Exercise description:
Locate the string "MISO" in the listing below. Copy every line where it is found.

───── Given data ─────

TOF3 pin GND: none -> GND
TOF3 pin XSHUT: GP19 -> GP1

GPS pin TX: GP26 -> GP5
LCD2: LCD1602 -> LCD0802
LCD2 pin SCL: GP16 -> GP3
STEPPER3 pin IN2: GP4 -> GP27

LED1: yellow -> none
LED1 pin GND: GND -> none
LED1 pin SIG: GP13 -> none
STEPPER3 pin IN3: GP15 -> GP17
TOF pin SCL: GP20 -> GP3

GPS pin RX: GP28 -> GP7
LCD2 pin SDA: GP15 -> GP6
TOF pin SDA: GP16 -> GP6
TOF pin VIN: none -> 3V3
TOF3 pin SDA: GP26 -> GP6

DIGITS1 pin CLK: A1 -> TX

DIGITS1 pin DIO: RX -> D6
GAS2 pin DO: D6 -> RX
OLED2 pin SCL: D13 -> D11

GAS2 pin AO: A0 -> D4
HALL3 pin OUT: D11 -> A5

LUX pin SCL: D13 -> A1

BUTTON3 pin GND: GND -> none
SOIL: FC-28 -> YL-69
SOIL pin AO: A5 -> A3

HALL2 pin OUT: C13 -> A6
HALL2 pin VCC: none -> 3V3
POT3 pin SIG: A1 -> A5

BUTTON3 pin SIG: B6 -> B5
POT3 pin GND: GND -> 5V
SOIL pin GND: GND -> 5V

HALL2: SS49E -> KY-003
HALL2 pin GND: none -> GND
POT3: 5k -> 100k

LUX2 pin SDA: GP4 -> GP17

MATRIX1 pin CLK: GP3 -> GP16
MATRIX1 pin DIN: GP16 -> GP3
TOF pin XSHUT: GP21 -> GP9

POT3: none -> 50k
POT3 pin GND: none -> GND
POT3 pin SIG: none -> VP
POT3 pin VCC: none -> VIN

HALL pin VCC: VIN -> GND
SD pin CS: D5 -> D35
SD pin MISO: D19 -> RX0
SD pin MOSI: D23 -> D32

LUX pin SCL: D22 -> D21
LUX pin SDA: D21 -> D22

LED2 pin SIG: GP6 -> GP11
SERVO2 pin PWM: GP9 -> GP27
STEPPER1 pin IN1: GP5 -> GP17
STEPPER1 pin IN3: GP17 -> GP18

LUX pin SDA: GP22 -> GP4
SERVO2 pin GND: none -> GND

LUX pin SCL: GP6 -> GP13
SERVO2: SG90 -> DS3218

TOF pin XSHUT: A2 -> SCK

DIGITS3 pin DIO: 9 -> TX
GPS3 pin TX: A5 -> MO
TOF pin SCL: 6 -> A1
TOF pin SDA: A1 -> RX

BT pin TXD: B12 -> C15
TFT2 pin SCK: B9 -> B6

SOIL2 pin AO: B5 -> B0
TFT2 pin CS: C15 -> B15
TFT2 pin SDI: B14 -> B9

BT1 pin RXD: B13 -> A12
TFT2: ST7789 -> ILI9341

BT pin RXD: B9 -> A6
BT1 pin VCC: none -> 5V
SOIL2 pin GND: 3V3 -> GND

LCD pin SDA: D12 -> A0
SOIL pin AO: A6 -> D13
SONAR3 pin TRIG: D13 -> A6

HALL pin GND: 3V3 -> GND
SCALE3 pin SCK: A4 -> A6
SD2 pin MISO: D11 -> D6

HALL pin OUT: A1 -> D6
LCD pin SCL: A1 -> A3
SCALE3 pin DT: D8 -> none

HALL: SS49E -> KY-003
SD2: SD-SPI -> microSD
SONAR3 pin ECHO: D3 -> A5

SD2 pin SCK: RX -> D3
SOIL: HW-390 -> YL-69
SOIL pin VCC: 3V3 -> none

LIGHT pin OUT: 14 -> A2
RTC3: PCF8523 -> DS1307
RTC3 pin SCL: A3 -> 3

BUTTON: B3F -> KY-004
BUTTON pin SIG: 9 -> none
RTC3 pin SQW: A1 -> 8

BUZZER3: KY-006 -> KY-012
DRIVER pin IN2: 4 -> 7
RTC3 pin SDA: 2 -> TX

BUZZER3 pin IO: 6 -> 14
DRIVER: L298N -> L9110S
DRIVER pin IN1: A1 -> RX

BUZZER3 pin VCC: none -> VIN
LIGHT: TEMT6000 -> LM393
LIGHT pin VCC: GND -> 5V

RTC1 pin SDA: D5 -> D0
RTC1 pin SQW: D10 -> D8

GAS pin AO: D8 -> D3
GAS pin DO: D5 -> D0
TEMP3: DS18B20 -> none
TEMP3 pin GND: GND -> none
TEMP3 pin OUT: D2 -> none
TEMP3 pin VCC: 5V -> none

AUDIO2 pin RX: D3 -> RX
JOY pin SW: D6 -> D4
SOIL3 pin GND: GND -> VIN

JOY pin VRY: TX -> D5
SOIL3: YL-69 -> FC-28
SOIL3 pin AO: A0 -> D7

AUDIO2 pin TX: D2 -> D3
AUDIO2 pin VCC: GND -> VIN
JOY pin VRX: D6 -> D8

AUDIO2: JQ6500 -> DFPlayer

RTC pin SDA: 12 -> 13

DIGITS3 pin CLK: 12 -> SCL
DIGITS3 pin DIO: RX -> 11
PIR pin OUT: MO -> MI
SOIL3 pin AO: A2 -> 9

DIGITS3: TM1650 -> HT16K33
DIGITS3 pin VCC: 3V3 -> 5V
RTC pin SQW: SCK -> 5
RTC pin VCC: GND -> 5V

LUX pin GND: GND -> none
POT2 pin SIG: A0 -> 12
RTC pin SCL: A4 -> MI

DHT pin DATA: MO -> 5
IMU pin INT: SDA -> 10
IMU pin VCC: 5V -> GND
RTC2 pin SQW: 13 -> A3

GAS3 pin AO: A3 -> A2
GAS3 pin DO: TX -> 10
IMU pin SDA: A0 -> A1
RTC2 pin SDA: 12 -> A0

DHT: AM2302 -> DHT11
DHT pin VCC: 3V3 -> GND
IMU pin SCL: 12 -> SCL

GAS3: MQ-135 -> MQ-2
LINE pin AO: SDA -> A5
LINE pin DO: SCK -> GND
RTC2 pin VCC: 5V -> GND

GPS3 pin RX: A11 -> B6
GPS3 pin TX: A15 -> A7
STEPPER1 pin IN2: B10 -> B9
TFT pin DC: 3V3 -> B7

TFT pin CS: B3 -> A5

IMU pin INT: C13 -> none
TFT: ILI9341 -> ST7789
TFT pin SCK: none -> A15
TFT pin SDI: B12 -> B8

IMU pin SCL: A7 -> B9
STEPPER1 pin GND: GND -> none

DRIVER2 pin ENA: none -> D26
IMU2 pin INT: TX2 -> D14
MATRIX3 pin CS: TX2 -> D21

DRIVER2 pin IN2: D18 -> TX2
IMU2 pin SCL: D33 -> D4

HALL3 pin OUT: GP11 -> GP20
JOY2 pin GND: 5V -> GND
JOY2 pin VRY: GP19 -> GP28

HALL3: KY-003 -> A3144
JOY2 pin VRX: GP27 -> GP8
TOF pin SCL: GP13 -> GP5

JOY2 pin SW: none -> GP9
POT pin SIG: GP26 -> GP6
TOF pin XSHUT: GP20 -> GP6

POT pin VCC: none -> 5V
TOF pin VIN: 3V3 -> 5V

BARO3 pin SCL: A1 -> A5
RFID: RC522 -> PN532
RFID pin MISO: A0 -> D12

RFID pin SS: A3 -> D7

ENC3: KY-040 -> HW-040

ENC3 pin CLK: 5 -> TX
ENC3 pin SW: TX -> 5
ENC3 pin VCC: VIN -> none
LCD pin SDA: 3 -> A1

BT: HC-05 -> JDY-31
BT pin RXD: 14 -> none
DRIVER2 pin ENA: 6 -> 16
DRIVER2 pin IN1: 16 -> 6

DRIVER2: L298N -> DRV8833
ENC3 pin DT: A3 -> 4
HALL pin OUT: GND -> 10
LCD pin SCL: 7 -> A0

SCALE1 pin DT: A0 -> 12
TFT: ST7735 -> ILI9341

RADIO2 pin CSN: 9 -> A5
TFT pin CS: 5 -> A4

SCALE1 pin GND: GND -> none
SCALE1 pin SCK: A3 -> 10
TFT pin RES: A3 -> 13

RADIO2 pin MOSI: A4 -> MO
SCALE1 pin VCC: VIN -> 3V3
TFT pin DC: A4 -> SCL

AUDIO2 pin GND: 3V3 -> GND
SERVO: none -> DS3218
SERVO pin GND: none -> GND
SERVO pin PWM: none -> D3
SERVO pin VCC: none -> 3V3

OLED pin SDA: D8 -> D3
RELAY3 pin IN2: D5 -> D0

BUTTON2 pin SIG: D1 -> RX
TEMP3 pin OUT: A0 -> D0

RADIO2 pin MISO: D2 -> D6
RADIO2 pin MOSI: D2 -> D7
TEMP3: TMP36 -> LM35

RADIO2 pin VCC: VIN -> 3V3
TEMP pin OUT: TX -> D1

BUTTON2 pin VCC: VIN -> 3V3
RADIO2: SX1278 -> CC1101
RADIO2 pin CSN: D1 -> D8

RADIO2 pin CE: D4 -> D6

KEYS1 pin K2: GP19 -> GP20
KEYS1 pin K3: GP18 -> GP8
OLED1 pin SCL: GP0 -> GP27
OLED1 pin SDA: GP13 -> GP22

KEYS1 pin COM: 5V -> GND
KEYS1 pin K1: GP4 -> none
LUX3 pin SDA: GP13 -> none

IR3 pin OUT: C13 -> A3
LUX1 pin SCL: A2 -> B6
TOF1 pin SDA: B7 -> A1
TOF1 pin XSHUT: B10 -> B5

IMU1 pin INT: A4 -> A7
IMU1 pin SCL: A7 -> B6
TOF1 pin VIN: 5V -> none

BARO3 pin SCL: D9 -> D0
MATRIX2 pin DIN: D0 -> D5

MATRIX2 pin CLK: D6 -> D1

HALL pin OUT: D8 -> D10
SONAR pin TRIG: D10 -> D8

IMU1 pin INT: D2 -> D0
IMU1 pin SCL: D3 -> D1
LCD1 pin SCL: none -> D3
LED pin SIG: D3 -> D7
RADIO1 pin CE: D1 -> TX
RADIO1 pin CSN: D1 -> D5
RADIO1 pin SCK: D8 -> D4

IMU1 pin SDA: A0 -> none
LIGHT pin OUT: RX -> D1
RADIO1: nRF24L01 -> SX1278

─────

Exercise response:
SD pin MISO: D19 -> RX0
SD2 pin MISO: D11 -> D6
RFID pin MISO: A0 -> D12
RADIO2 pin MISO: D2 -> D6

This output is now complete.